WHAT THE TASK ASKS:
Your answer should hold all lines of the entries that include the word "counterclockwise".

RECORD EXTRACTS:
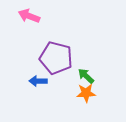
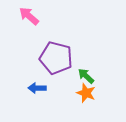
pink arrow: rotated 20 degrees clockwise
blue arrow: moved 1 px left, 7 px down
orange star: rotated 24 degrees clockwise
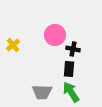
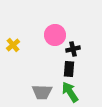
black cross: rotated 24 degrees counterclockwise
green arrow: moved 1 px left
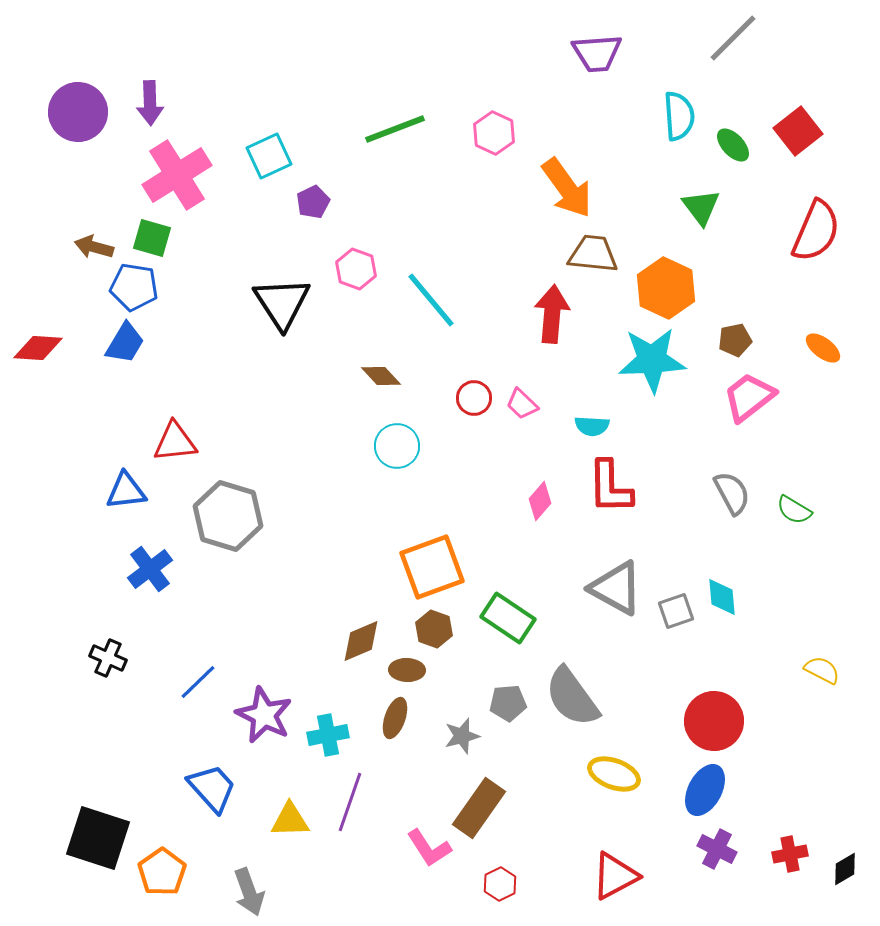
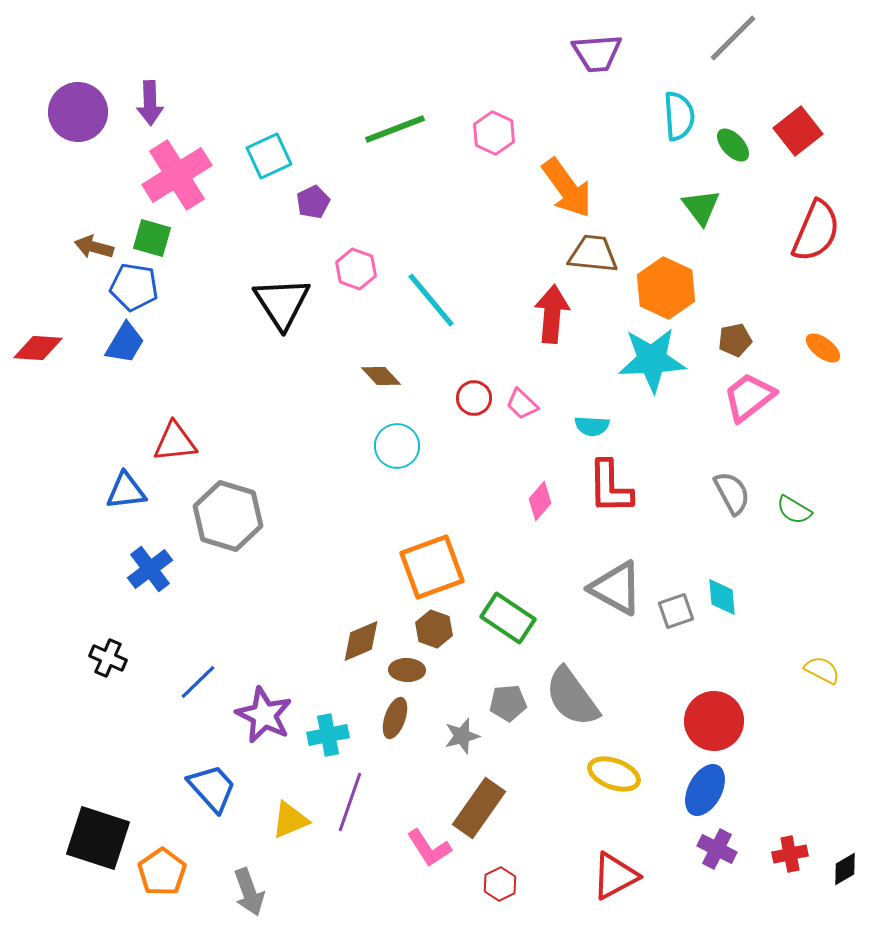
yellow triangle at (290, 820): rotated 21 degrees counterclockwise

WRITTEN REPLY:
black cross: rotated 24 degrees counterclockwise
yellow triangle at (290, 820): rotated 21 degrees counterclockwise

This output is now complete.